EXERCISE DETAILS - Please print the entries below exactly, from the line with "GoldenCookingPot [286,137,333,186] =>" through the line with "GreyPlane [177,388,266,484] =>", including both of those lines and leaving out all others.

GIVEN INFORMATION -
§
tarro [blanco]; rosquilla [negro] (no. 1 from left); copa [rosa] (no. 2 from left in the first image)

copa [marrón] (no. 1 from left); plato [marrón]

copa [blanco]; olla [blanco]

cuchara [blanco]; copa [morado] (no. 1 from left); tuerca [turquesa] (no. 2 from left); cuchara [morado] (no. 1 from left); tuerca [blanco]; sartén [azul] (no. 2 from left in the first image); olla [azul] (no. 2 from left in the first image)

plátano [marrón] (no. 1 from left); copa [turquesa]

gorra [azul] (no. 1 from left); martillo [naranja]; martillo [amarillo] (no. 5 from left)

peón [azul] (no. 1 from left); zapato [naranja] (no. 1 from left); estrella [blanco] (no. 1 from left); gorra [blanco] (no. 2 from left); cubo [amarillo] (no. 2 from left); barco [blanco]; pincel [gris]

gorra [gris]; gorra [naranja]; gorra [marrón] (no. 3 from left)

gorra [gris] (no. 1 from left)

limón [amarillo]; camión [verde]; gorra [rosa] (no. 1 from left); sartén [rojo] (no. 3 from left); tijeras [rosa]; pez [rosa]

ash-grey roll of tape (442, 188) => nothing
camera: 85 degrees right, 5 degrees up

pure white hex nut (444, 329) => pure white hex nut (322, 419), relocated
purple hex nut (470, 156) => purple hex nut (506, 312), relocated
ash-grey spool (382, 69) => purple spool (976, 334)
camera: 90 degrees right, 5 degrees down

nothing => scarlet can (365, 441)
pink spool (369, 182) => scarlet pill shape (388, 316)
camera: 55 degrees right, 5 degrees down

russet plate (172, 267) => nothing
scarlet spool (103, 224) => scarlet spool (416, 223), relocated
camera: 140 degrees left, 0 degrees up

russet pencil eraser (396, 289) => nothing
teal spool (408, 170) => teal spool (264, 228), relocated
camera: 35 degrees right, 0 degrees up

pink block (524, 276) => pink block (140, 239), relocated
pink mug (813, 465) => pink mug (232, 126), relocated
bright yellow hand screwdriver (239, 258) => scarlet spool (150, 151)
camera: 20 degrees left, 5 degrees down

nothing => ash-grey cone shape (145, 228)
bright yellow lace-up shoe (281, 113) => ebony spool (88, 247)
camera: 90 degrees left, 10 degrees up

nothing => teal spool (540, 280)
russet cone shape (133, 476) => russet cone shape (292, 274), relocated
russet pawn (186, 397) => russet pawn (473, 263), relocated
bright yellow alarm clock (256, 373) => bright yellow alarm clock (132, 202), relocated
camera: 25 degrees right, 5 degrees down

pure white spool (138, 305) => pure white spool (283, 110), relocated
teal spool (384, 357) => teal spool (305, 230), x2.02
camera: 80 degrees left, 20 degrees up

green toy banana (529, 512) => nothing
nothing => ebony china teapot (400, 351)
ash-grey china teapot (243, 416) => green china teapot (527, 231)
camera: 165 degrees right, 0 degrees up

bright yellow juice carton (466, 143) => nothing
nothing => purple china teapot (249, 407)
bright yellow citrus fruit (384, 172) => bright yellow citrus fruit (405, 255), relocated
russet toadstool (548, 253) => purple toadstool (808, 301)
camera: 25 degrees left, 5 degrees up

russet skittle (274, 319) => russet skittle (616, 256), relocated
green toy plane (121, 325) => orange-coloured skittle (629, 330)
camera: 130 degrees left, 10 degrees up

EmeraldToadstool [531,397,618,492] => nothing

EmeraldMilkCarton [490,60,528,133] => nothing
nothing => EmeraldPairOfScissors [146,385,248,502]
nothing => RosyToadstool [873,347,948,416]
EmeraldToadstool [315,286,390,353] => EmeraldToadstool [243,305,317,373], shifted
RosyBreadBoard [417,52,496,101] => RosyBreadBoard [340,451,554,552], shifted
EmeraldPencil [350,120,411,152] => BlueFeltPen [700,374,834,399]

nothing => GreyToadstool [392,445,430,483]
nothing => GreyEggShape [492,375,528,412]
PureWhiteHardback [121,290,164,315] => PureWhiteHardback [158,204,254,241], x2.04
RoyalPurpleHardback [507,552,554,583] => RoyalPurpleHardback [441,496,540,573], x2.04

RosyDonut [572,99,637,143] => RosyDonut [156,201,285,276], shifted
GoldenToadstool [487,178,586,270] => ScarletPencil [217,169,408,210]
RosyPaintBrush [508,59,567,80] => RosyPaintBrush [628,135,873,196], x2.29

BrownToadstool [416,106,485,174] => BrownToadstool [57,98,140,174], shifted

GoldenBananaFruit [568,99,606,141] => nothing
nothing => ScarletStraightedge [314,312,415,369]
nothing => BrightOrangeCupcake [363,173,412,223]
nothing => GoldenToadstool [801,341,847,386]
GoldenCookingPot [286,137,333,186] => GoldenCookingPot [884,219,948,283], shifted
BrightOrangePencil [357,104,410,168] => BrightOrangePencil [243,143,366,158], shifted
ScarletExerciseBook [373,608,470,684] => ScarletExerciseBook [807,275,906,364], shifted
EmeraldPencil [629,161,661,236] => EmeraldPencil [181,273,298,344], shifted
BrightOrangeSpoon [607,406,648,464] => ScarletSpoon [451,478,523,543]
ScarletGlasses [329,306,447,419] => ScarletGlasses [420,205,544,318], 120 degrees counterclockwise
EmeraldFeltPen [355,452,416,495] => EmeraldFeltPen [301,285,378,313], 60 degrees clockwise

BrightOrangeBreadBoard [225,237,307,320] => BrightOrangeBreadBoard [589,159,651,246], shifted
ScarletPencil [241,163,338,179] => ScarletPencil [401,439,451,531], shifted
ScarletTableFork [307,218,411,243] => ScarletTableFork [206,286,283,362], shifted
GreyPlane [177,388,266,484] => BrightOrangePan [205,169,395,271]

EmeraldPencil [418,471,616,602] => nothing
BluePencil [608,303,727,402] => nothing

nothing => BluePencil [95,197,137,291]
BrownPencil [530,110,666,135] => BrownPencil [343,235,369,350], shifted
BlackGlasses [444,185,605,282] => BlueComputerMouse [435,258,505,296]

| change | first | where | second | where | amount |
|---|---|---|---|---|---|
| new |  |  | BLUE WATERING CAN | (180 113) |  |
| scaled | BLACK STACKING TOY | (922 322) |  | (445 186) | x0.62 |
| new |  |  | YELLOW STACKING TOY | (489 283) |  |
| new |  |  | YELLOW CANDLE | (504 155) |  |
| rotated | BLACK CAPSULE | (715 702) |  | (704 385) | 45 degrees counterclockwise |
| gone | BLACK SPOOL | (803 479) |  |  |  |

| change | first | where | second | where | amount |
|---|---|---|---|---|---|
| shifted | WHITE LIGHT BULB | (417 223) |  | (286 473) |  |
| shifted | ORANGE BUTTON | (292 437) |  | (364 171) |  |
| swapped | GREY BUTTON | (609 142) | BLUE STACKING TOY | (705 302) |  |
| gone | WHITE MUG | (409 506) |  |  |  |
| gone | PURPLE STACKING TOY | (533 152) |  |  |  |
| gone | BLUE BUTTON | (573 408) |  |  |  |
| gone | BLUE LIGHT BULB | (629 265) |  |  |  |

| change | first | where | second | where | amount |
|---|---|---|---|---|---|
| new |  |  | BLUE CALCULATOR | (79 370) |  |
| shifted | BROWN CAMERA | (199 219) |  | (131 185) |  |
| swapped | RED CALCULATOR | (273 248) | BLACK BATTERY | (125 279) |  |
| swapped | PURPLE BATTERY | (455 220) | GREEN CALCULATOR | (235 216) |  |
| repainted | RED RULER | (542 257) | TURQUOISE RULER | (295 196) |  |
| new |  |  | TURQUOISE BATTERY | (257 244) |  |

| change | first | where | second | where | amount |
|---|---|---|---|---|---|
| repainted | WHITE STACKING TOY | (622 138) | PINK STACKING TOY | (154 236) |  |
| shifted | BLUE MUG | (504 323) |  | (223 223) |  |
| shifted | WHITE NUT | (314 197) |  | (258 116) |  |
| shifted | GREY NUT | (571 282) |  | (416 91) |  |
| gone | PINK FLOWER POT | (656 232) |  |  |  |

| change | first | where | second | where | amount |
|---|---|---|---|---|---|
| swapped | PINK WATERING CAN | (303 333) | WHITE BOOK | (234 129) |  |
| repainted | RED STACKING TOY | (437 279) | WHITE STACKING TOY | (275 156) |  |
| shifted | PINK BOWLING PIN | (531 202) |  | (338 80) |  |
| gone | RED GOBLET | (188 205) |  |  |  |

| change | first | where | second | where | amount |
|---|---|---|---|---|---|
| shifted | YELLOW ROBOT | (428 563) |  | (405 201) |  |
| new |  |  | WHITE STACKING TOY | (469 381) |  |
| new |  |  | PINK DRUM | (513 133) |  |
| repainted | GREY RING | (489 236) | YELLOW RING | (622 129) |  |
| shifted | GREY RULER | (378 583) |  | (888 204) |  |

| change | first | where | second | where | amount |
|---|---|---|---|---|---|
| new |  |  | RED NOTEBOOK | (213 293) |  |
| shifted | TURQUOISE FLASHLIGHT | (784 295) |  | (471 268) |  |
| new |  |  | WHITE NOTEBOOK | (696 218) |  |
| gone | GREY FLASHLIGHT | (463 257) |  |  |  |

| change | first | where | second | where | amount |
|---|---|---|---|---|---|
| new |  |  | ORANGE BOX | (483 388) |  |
§
SOLUTION BELOW -
GoldenCookingPot [286,137,333,186] => GoldenCookingPot [884,219,948,283], shifted
BrightOrangePencil [357,104,410,168] => BrightOrangePencil [243,143,366,158], shifted
ScarletExerciseBook [373,608,470,684] => ScarletExerciseBook [807,275,906,364], shifted
EmeraldPencil [629,161,661,236] => EmeraldPencil [181,273,298,344], shifted
BrightOrangeSpoon [607,406,648,464] => ScarletSpoon [451,478,523,543]
ScarletGlasses [329,306,447,419] => ScarletGlasses [420,205,544,318], 120 degrees counterclockwise
EmeraldFeltPen [355,452,416,495] => EmeraldFeltPen [301,285,378,313], 60 degrees clockwise

BrightOrangeBreadBoard [225,237,307,320] => BrightOrangeBreadBoard [589,159,651,246], shifted
ScarletPencil [241,163,338,179] => ScarletPencil [401,439,451,531], shifted
ScarletTableFork [307,218,411,243] => ScarletTableFork [206,286,283,362], shifted
GreyPlane [177,388,266,484] => BrightOrangePan [205,169,395,271]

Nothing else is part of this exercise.